BEGIN Exercise material

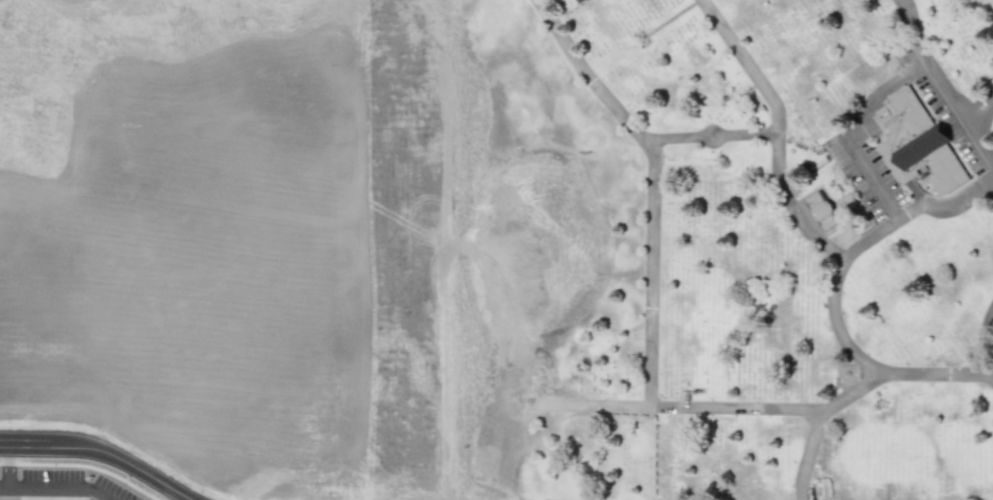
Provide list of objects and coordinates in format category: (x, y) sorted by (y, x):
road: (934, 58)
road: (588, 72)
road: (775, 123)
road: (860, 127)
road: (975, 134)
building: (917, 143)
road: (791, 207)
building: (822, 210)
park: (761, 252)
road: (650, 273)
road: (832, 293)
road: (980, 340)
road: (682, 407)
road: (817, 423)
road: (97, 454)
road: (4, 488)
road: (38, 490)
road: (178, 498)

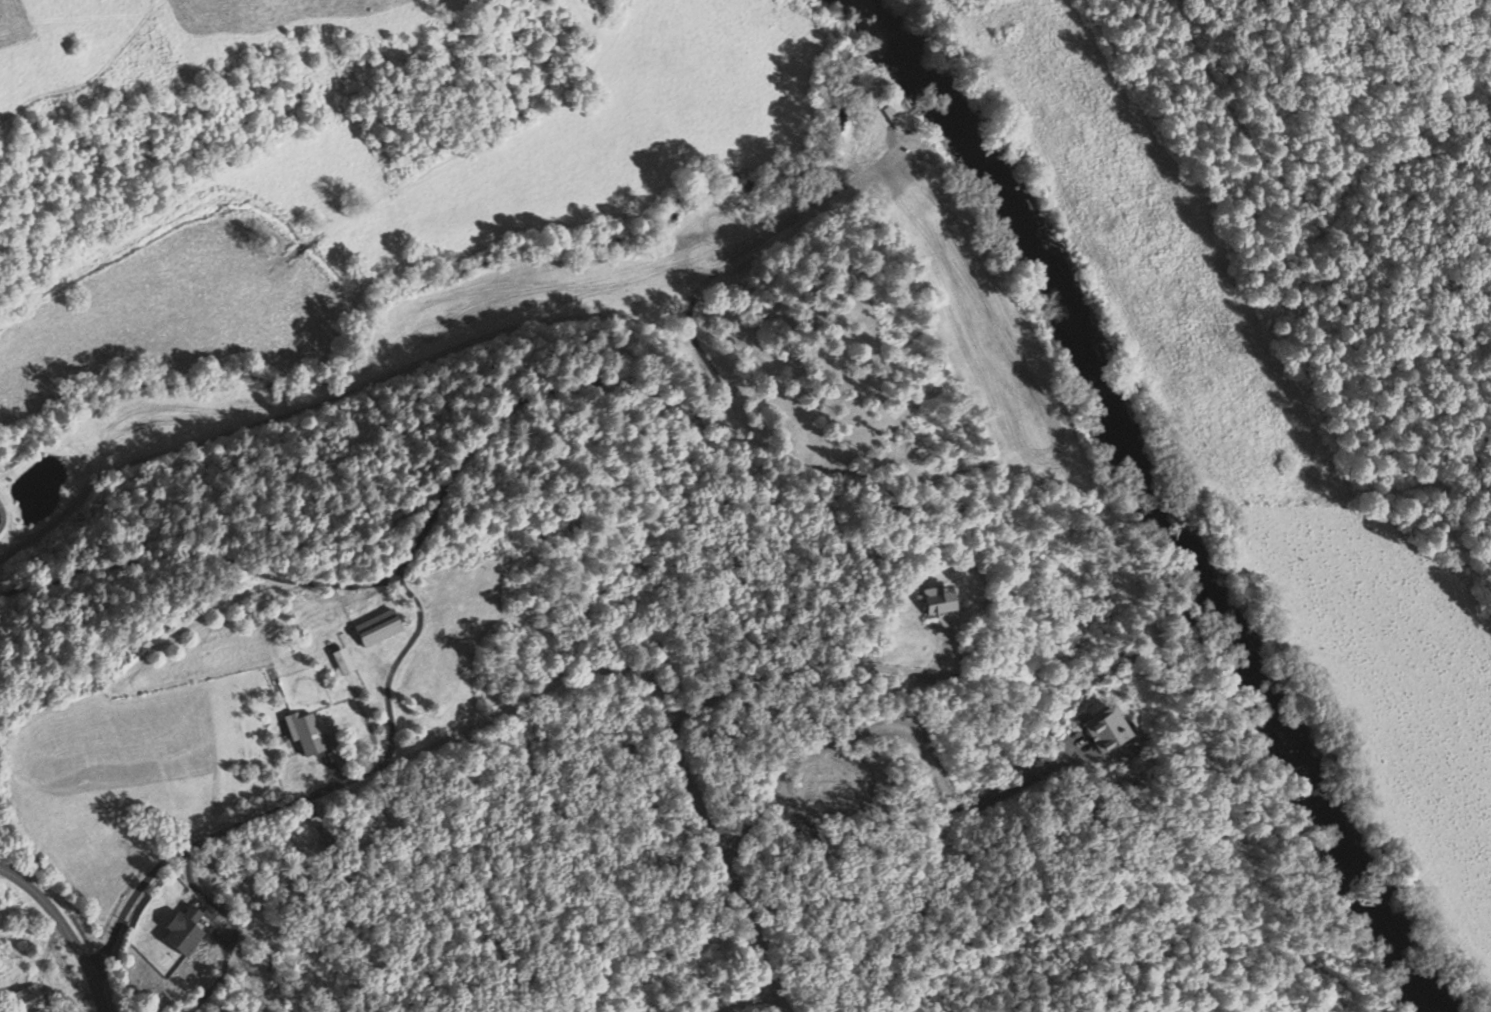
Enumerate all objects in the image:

END Exercise material

:: Task to carry out ::
Reproduce every entry word for word, but omit the pictures.

:: Exercise response ::
Provide list of objects and coordinates in format category: (x, y) sorted by (y, x):
road: (934, 58)
road: (588, 72)
road: (775, 123)
road: (860, 127)
road: (975, 134)
building: (917, 143)
road: (791, 207)
building: (822, 210)
park: (761, 252)
road: (650, 273)
road: (832, 293)
road: (980, 340)
road: (682, 407)
road: (817, 423)
road: (97, 454)
road: (4, 488)
road: (38, 490)
road: (178, 498)

Enumerate all objects in the image:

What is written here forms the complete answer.